• Problem details:
Give the listing back in full, exactly as written, with the pictures removed.

• Excerpted data:
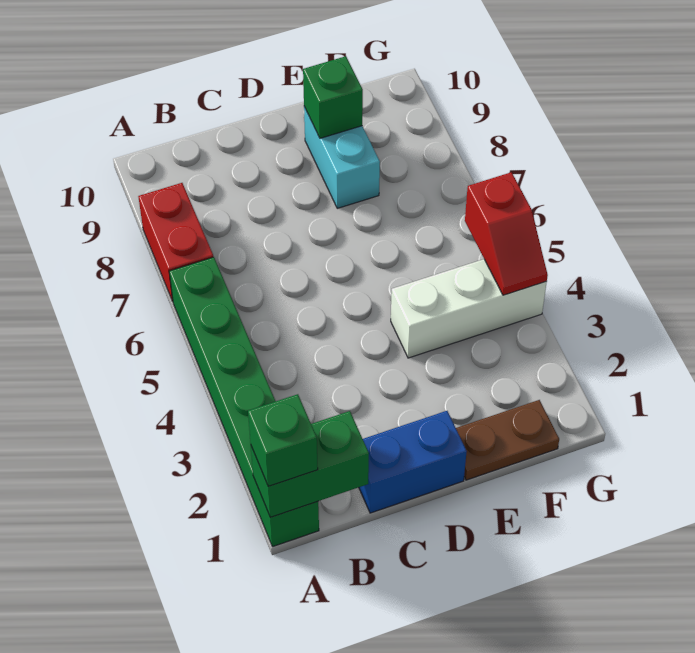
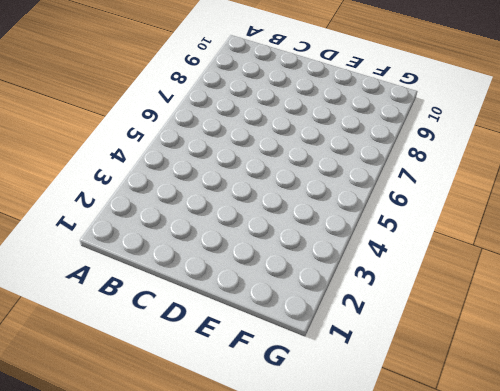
none -> green brick A1:A6 level 1
none -> red brick A7:A8 level 1

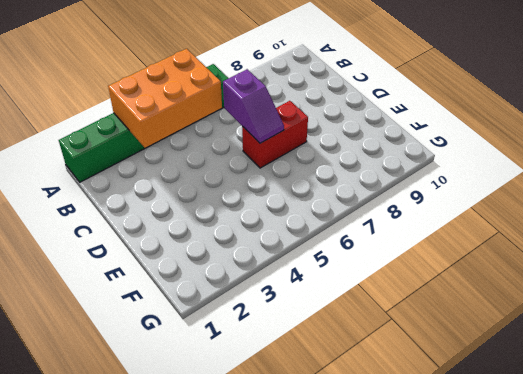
orange brick A3:B5 level 2 -> none
purple slope C6:D6 level 2 top C -> none
red brick D6:D7 level 1 -> red brick A7:A8 level 1
none -> blue brick C1:D1 level 1
none -> brown plate E1:F1 level 1

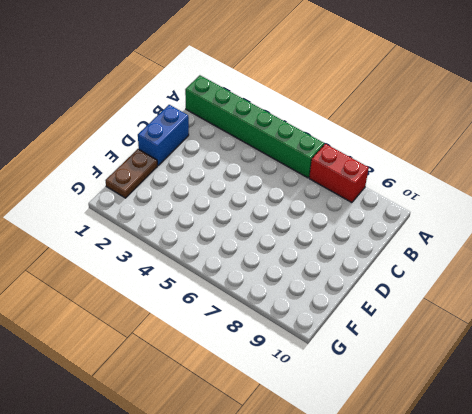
none -> white brick E4:G4 level 1
none -> cyan brick E8:E9 level 1

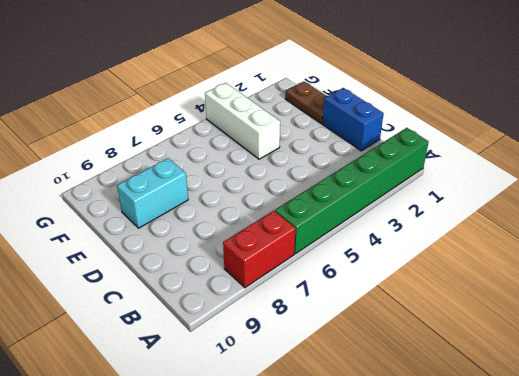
none -> green brick A1:B1 level 2
none -> green brick E9 level 2

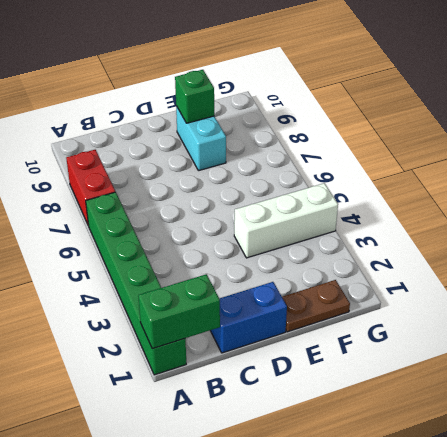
none -> red slope G4:G5 level 2 top 5
none -> green brick A1 level 3

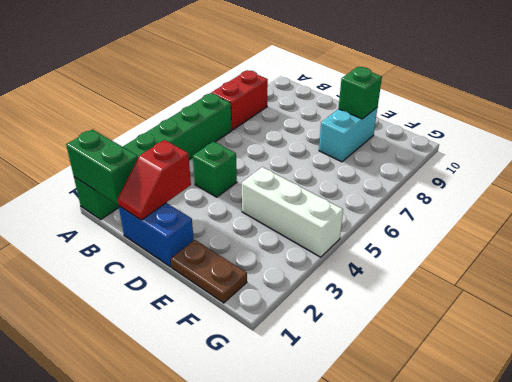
red slope C1:C2 level 2 top 2 -> red slope G4:G5 level 2 top 5
green brick C4 level 1 -> green brick A1 level 3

• Written answer:
none -> green brick A1:A6 level 1
none -> red brick A7:A8 level 1

orange brick A3:B5 level 2 -> none
purple slope C6:D6 level 2 top C -> none
red brick D6:D7 level 1 -> red brick A7:A8 level 1
none -> blue brick C1:D1 level 1
none -> brown plate E1:F1 level 1

none -> white brick E4:G4 level 1
none -> cyan brick E8:E9 level 1

none -> green brick A1:B1 level 2
none -> green brick E9 level 2

none -> red slope G4:G5 level 2 top 5
none -> green brick A1 level 3

red slope C1:C2 level 2 top 2 -> red slope G4:G5 level 2 top 5
green brick C4 level 1 -> green brick A1 level 3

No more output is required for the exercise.